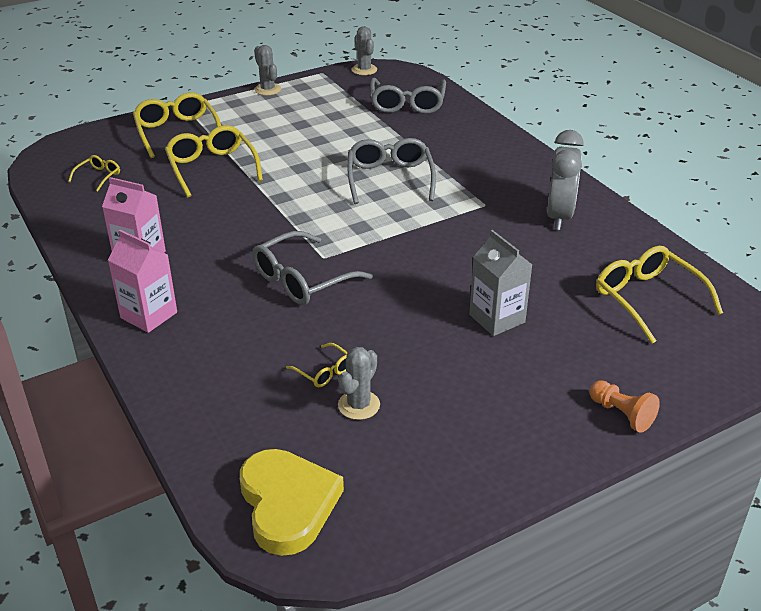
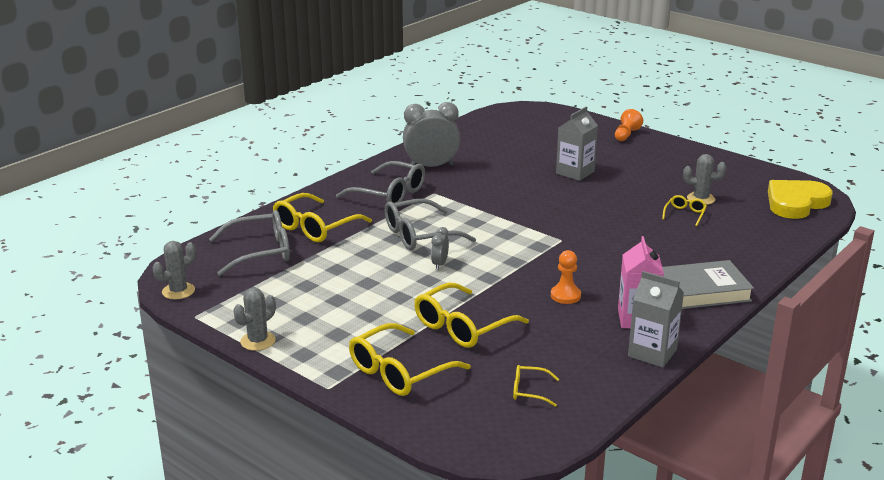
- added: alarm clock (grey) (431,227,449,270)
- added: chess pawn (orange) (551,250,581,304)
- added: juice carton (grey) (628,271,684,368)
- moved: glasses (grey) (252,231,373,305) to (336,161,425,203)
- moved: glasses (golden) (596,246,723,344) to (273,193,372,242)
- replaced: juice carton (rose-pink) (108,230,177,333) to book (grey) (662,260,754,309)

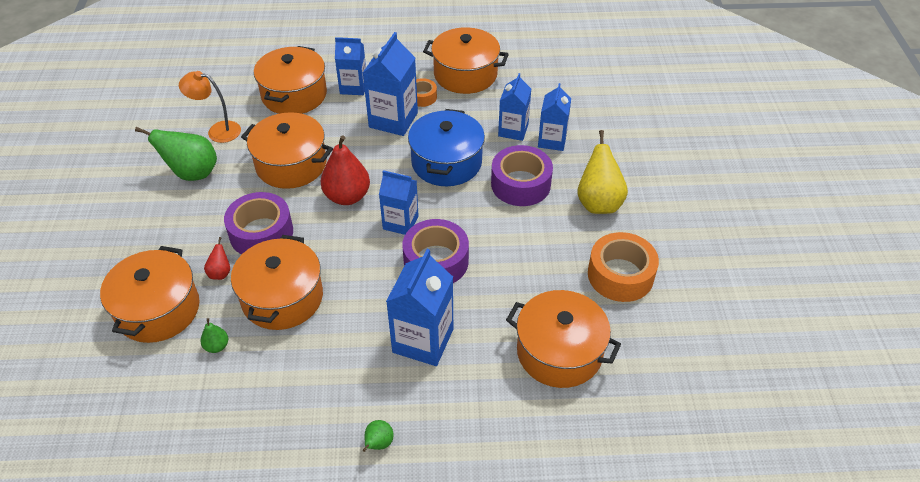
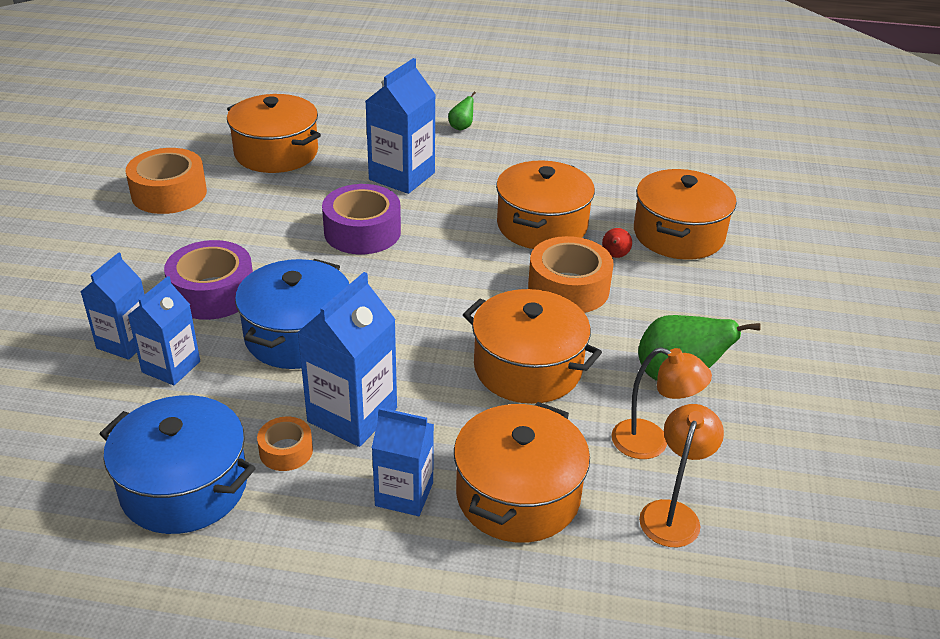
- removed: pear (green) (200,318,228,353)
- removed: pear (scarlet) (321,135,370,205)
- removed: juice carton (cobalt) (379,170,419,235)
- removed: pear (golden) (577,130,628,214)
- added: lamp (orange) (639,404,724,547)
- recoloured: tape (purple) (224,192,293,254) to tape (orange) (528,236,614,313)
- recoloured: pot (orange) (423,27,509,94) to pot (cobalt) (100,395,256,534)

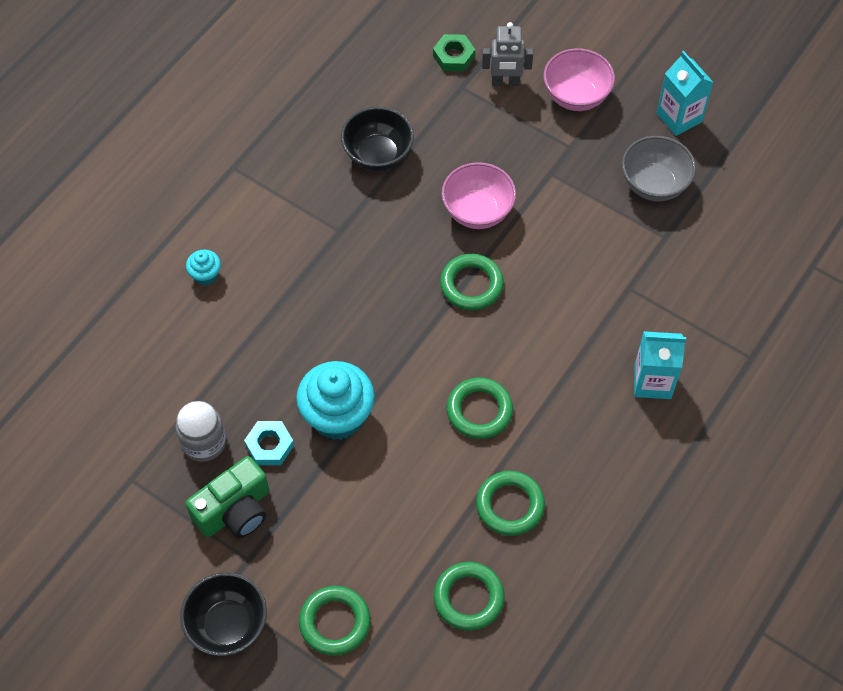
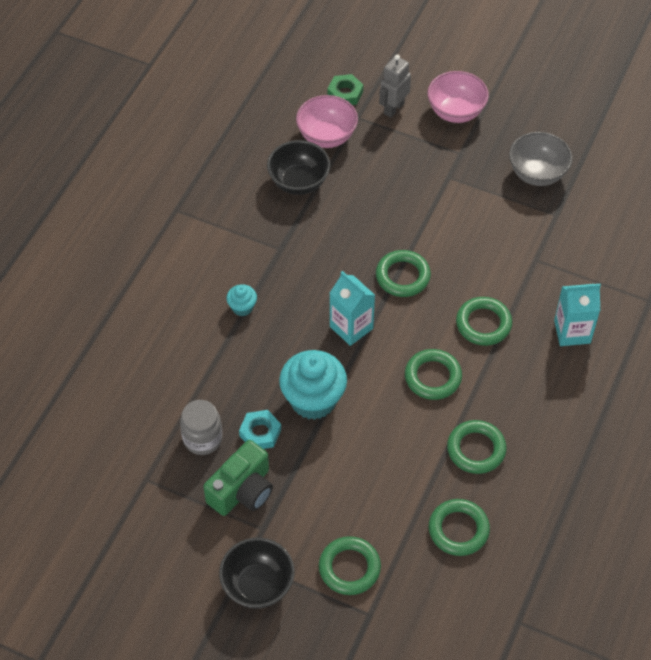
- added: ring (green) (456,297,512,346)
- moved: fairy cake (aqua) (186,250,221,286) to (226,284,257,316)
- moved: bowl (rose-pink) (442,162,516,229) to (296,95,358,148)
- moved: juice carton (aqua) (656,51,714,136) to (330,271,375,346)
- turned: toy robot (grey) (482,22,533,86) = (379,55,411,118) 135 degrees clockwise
*-*-*
WHAT TO DO >> Scan the material and collect every line that contains "golden".

EXERCISE ANSWER >>
- moved: glasses (golden) (596,246,723,344) to (273,193,372,242)
- removed: pear (golden) (577,130,628,214)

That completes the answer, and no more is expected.